**WHAT YOU HAVE TO DO:** Search the data for "satellite". Return each matching line.

[Aerial scene object inventories]

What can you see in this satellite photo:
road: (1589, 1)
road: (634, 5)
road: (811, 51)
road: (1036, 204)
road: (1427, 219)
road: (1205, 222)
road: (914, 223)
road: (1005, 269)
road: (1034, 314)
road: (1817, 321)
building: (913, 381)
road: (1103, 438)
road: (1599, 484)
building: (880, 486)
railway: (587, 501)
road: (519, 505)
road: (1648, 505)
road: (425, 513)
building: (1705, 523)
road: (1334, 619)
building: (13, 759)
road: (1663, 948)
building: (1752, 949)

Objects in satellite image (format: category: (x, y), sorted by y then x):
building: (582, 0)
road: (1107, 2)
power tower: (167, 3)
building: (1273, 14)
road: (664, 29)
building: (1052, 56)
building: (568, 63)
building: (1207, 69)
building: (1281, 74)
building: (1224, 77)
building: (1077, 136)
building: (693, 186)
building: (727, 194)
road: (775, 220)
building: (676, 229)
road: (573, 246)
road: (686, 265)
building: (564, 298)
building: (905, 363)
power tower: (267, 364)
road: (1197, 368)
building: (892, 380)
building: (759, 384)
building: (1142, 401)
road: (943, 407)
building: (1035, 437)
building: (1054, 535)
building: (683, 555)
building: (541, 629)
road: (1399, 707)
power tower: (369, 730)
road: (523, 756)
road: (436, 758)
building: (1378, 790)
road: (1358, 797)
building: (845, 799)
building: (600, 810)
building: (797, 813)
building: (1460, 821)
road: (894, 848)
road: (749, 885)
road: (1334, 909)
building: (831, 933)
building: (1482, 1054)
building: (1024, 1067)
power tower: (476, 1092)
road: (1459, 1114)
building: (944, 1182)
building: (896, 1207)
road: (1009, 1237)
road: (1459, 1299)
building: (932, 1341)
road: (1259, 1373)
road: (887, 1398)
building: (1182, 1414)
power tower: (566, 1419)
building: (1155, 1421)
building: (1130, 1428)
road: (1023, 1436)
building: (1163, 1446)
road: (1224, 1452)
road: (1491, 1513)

**OUTPUT FOR THIS EXERCISE:**
What can you see in this satellite photo:
Objects in satellite image (format: category: (x, y), sorted by y then x):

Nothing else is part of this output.